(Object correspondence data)
[Start of section]

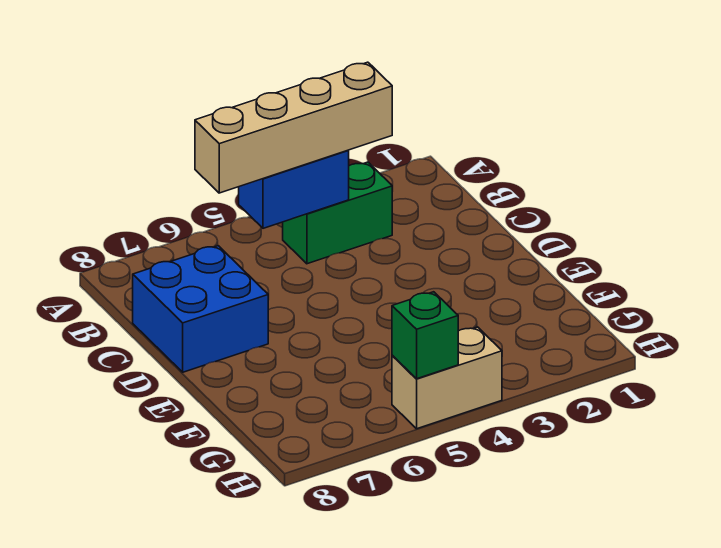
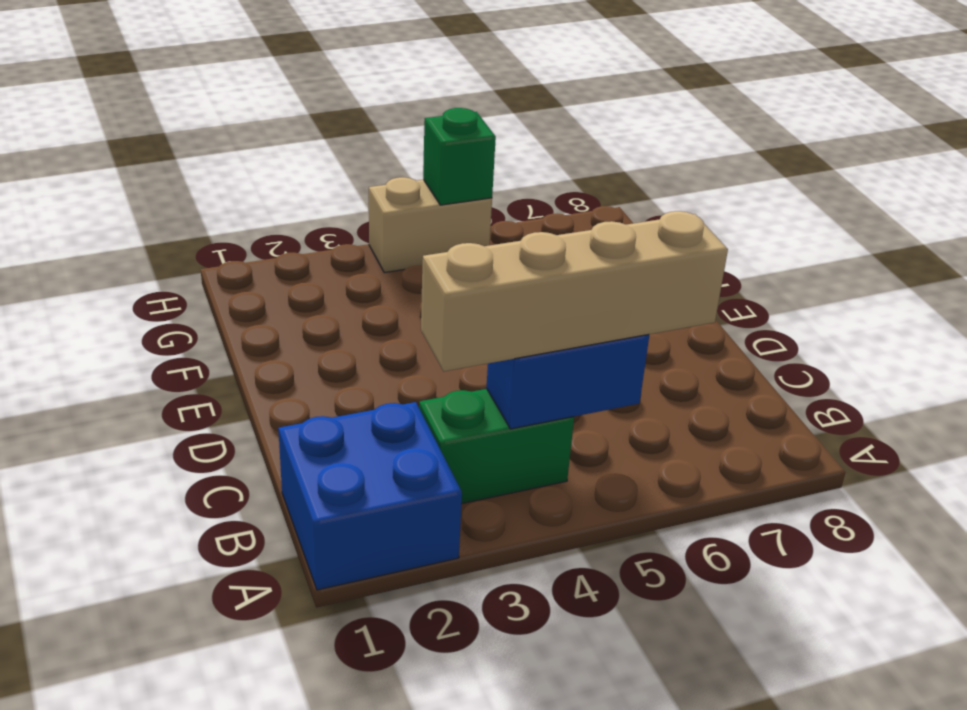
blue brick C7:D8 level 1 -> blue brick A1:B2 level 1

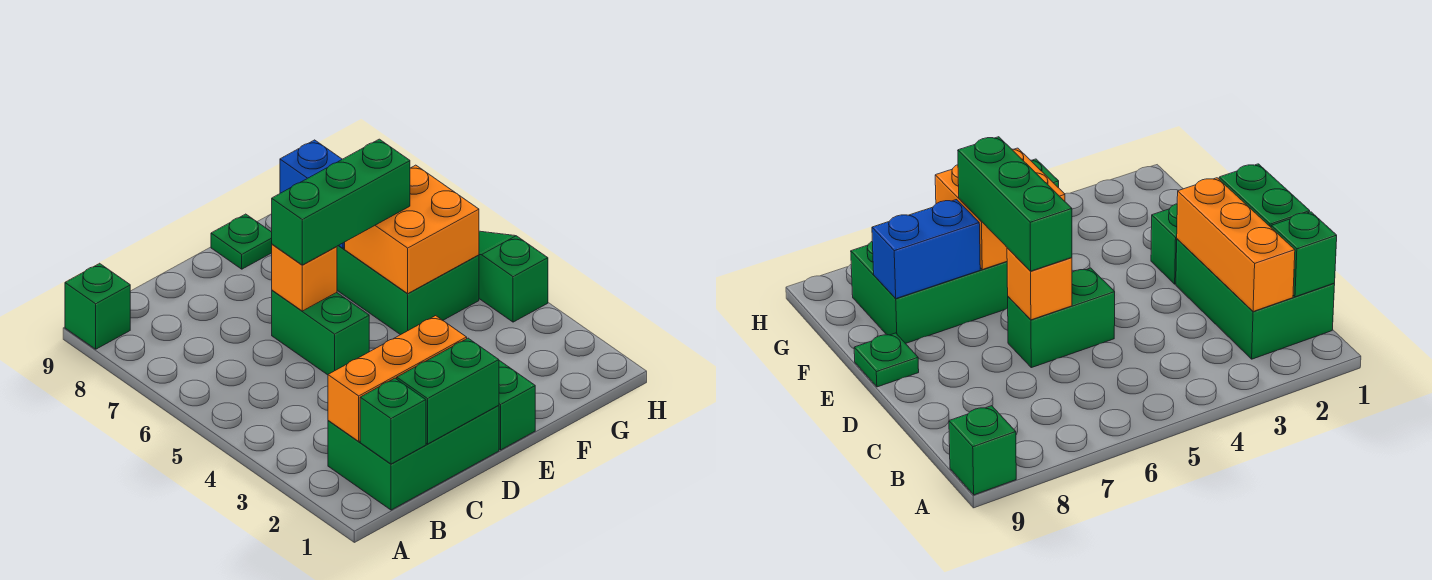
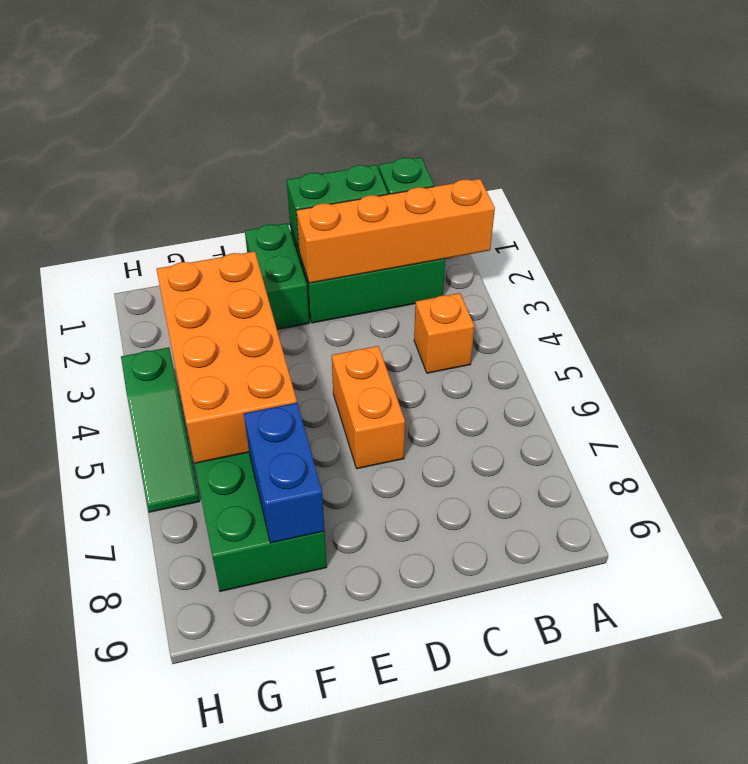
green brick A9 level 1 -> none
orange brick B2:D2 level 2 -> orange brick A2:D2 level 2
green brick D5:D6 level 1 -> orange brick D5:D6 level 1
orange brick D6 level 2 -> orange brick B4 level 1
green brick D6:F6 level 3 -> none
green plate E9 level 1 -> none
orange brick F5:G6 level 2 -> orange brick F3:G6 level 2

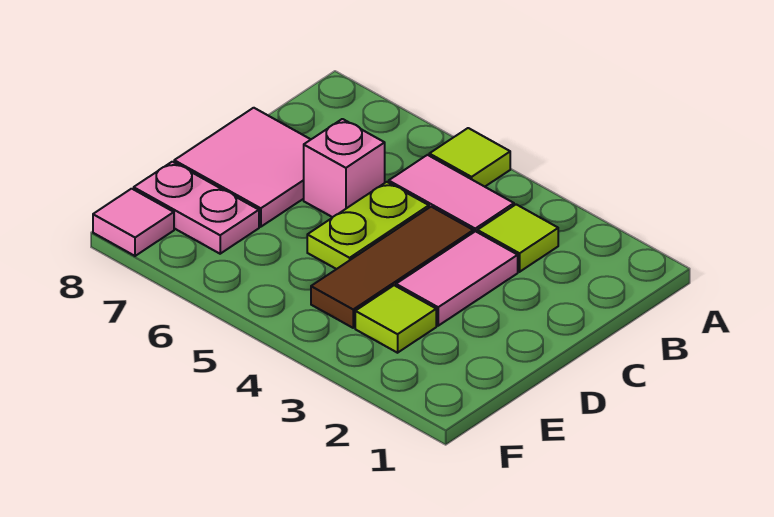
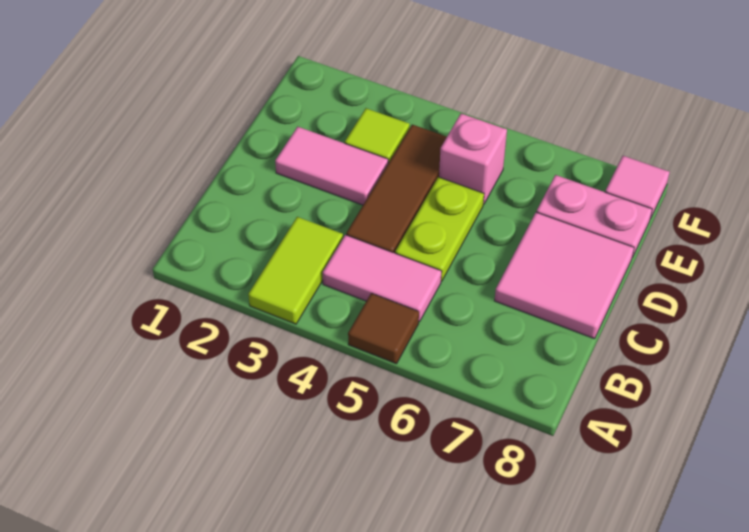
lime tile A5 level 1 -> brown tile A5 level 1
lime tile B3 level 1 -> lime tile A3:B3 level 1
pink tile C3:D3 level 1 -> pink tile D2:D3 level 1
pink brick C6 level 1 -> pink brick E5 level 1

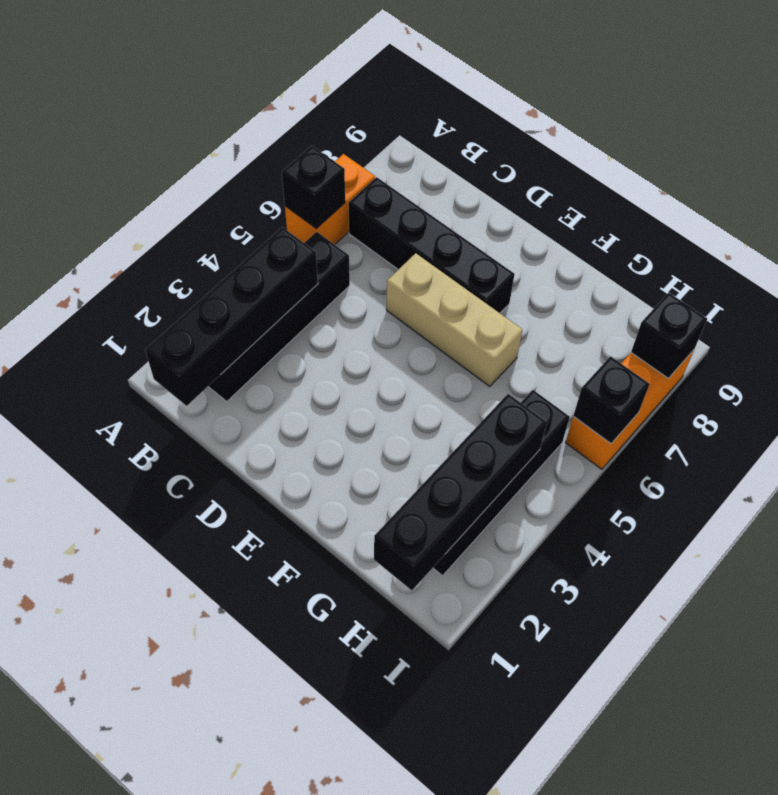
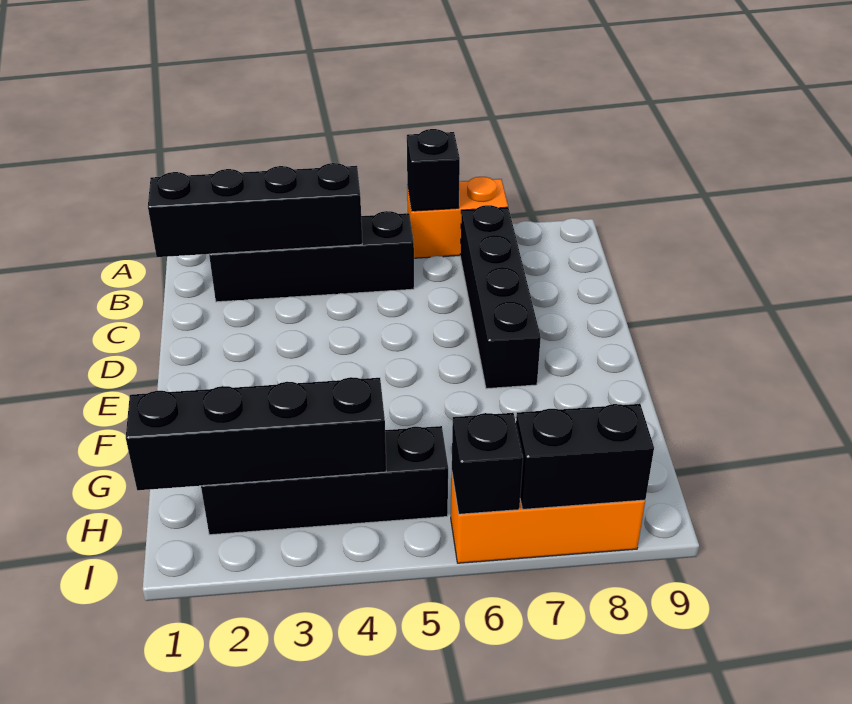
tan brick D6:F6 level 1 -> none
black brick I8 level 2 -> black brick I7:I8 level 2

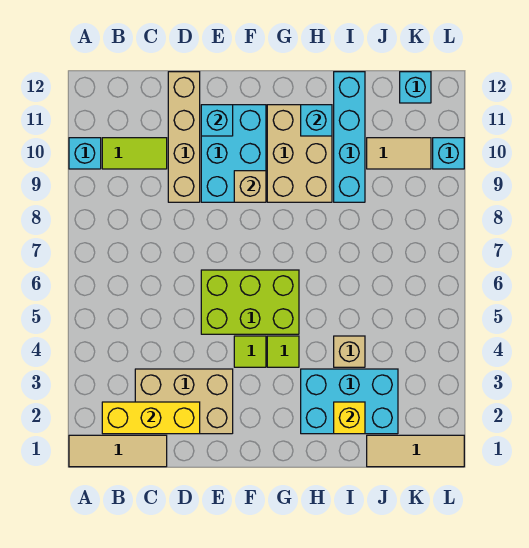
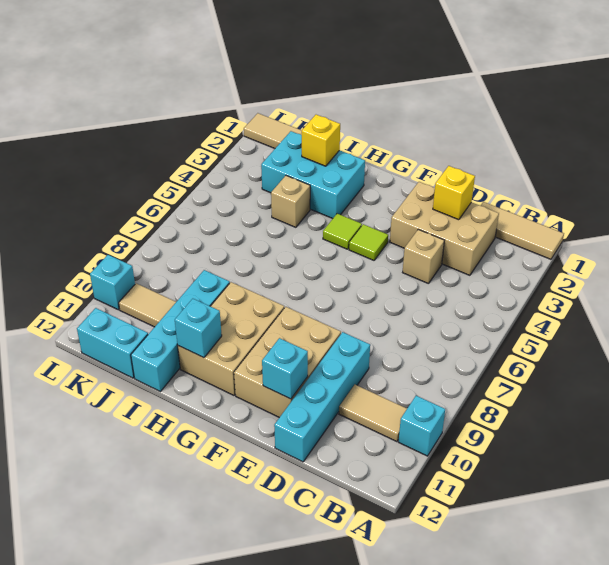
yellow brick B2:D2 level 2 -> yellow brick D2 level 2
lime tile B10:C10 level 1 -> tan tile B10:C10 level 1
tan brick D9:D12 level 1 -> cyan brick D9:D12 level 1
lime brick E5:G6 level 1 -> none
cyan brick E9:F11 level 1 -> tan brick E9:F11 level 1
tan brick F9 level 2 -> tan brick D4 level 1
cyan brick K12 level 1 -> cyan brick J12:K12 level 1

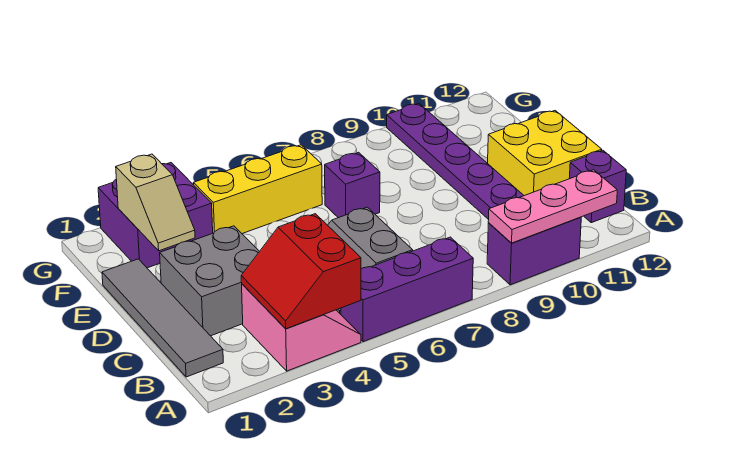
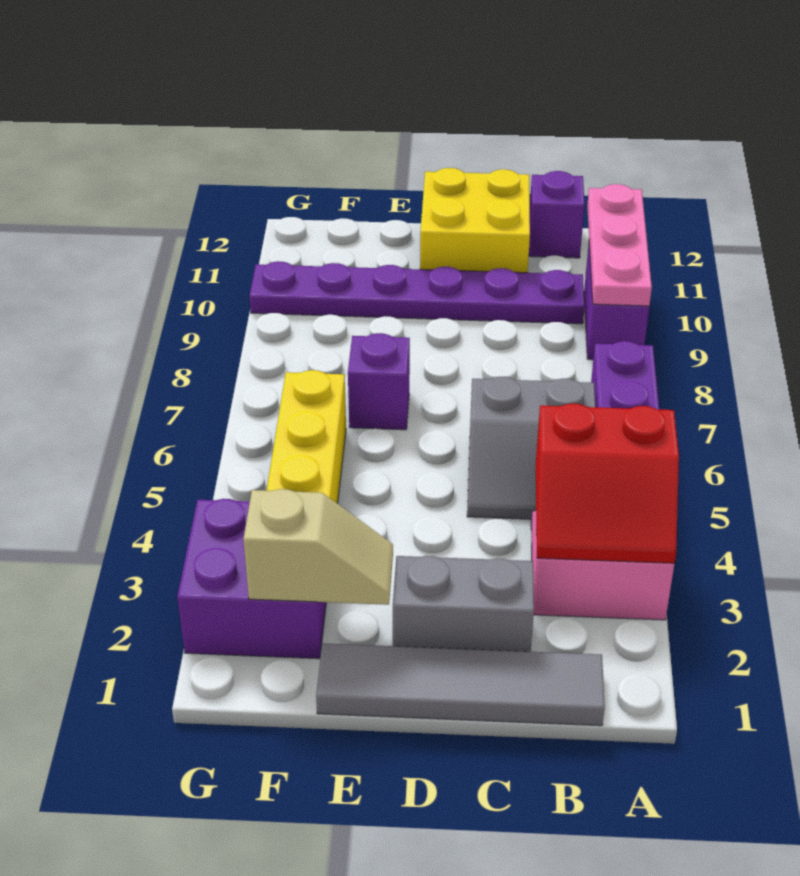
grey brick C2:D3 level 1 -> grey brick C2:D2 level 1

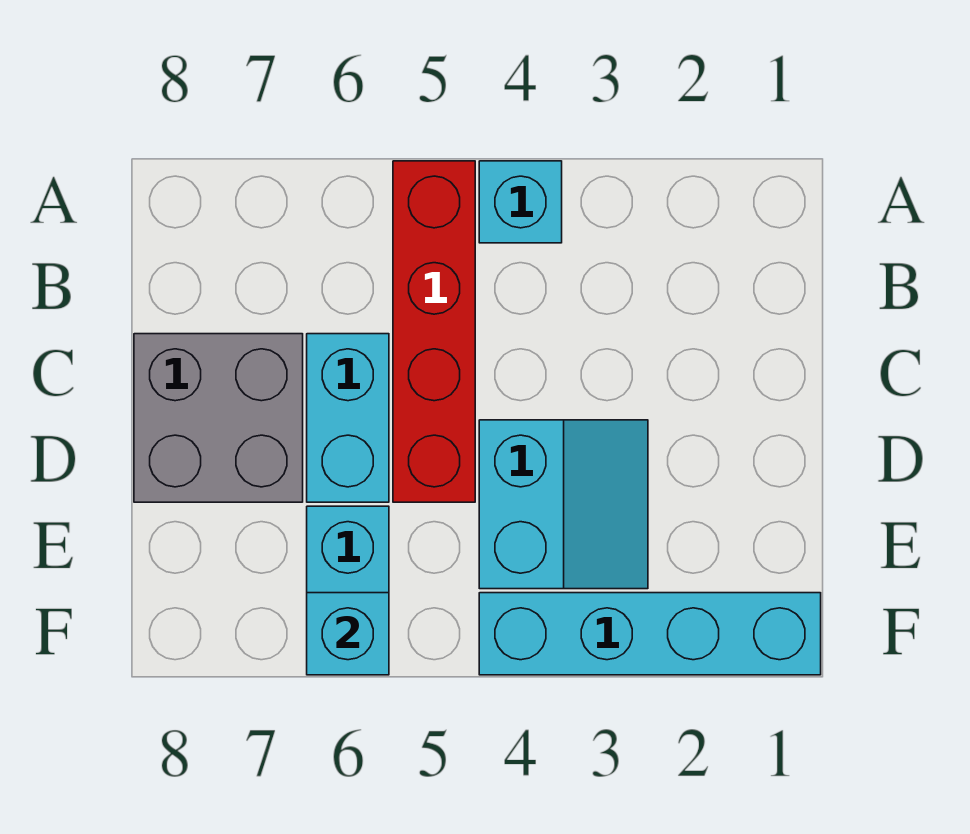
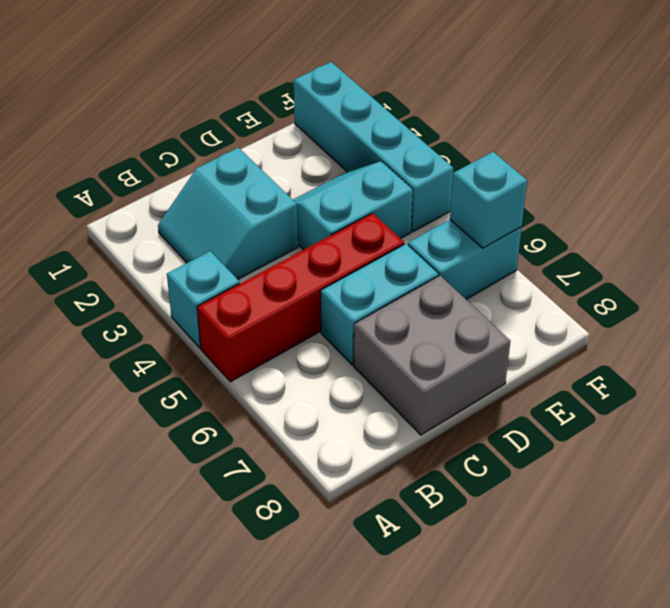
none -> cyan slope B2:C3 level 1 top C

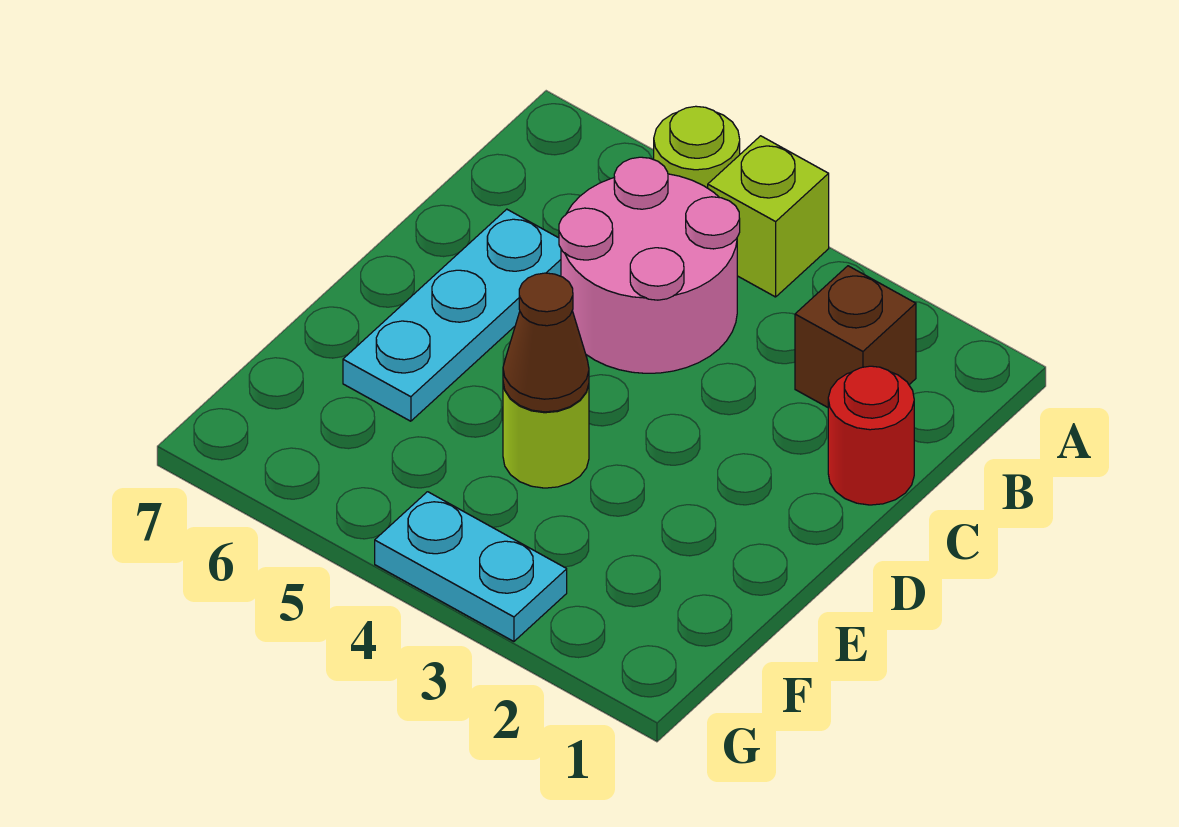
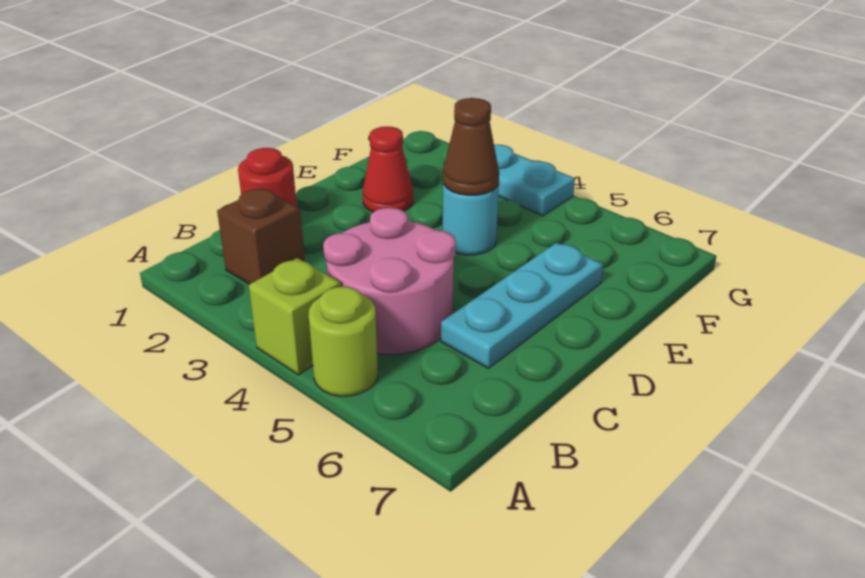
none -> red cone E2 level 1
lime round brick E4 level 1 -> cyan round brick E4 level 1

[End of section]

What's needed is an exact copy of the records above from the line containing "orange brick F5:G6" down to the line containing "pink brick C6", both included, without any pictures.

**Expected answer:**
orange brick F5:G6 level 2 -> orange brick F3:G6 level 2

lime tile A5 level 1 -> brown tile A5 level 1
lime tile B3 level 1 -> lime tile A3:B3 level 1
pink tile C3:D3 level 1 -> pink tile D2:D3 level 1
pink brick C6 level 1 -> pink brick E5 level 1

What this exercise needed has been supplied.